┌─ Data entries

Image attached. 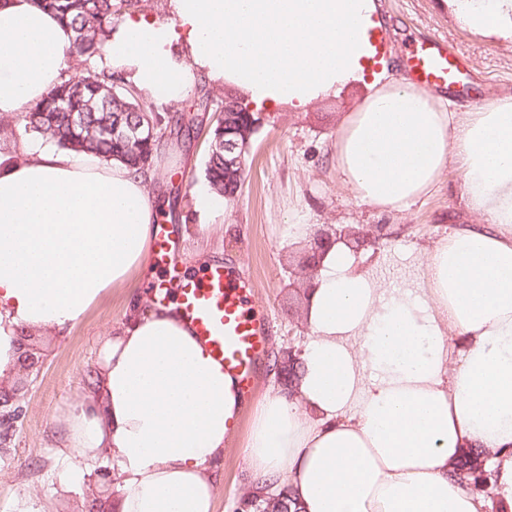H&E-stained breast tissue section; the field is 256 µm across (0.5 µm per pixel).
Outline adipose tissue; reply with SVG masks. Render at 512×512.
Returning a JSON list of instances; mask_svg holds the SVG:
<instances>
[{"mask_svg":"<svg viewBox=\"0 0 512 512\" xmlns=\"http://www.w3.org/2000/svg\"><path fill=\"white\" fill-rule=\"evenodd\" d=\"M470 30L512 35V0H448ZM173 21L133 16L100 64L153 102L198 77L255 108L302 109L354 82L332 158L342 185L382 212L462 174L480 216L423 252L422 277L386 289L337 245L315 279L310 335L291 385L245 398L174 305L129 295L98 339L88 388L53 420L54 446L86 468L110 459L115 512H214L216 463L245 409L254 492L284 487L294 512H512V96L475 112L371 73L379 0H169ZM72 32L31 0H0V115L62 84ZM151 172L89 153L0 155V398L16 396L31 334L68 331L110 289L150 270ZM471 448L496 470L497 501L456 475Z\"/></svg>","mask_w":512,"mask_h":512,"instance_id":"1","label":"adipose tissue"}]
</instances>
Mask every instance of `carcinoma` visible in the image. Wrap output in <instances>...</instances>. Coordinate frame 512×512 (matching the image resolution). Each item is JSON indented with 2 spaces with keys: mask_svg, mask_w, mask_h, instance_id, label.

└─

What is required: Retype nothing except the lines from the line holding "Outline adipose tissue;" through the last line of the entries, both included.

Response below:
Outline adipose tissue; reply with SVG masks. Render at 512×512.
Returning a JSON list of instances; mask_svg holds the SVG:
<instances>
[{"mask_svg":"<svg viewBox=\"0 0 512 512\" xmlns=\"http://www.w3.org/2000/svg\"><path fill=\"white\" fill-rule=\"evenodd\" d=\"M470 30L512 35V0H448ZM173 21L133 16L100 64L153 102L198 77L255 108L302 109L354 82L332 158L342 185L382 212L462 174L480 216L423 252L422 277L386 289L337 245L315 279L310 335L291 385L245 398L174 305L129 295L98 339L88 388L53 420L54 446L86 468L110 459L115 512H214L216 463L245 409L254 492L284 487L294 512H512V96L475 112L371 73L379 0H169ZM72 32L31 0H0V115L62 84ZM151 172L89 153L0 155V398L16 396L31 334L68 331L110 289L150 270ZM471 448L496 470L497 501L456 475Z\"/></svg>","mask_w":512,"mask_h":512,"instance_id":"1","label":"adipose tissue"}]
</instances>
Mask every instance of `carcinoma` visible in the image. Wrap output in <instances>...</instances>. Coordinate frame 512×512 (matching the image resolution). Each item is JSON indented with 2 spaces with keys: mask_svg, mask_w, mask_h, instance_id, label.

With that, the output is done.